** START DATA FOR THIS EXERCISE **

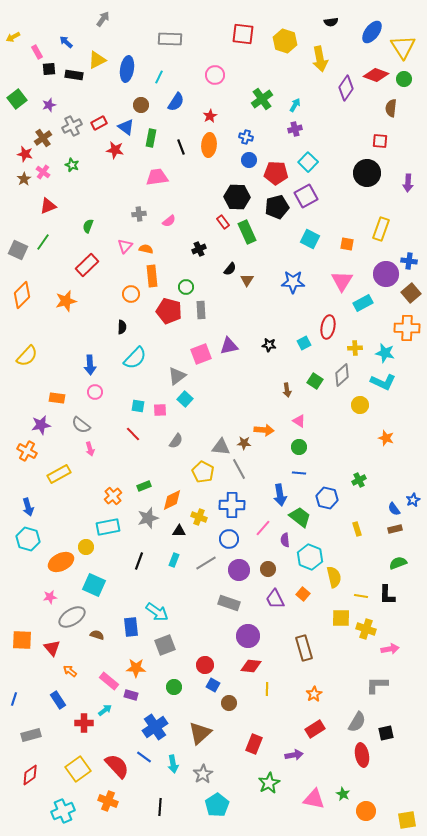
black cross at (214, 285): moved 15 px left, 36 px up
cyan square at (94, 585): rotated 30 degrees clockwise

** END DATA FOR THIS EXERCISE **
** START DATA FOR THIS EXERCISE **

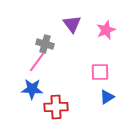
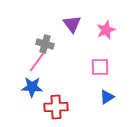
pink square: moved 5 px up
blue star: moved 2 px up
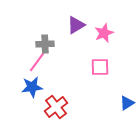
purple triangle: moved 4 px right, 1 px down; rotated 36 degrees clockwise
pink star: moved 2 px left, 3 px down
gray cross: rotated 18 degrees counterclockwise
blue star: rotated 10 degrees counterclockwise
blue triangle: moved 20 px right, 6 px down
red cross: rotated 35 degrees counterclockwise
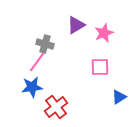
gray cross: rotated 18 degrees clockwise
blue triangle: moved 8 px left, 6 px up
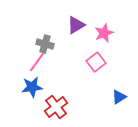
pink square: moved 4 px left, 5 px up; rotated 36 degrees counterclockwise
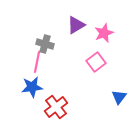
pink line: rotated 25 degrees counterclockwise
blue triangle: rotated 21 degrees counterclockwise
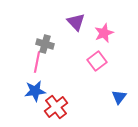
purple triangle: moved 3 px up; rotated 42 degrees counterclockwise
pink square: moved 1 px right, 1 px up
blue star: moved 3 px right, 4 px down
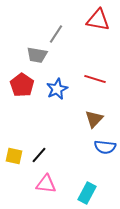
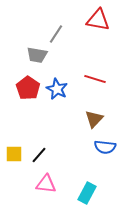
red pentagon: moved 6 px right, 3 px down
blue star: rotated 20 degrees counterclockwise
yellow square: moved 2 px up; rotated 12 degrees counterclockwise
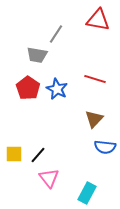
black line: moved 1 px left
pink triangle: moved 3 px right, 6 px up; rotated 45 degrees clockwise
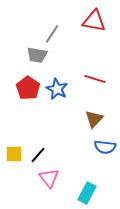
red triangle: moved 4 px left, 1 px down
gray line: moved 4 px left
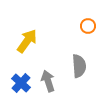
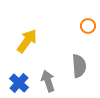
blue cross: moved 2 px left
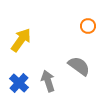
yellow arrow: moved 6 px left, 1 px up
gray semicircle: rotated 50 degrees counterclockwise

** END DATA FOR THIS EXERCISE **
** START DATA FOR THIS EXERCISE **

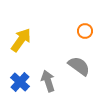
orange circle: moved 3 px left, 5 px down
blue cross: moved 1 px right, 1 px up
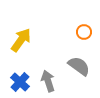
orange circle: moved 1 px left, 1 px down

** END DATA FOR THIS EXERCISE **

Count the lines in the data above that contain the word "blue". Reply with that number alone.

- **ANSWER IN FULL**
9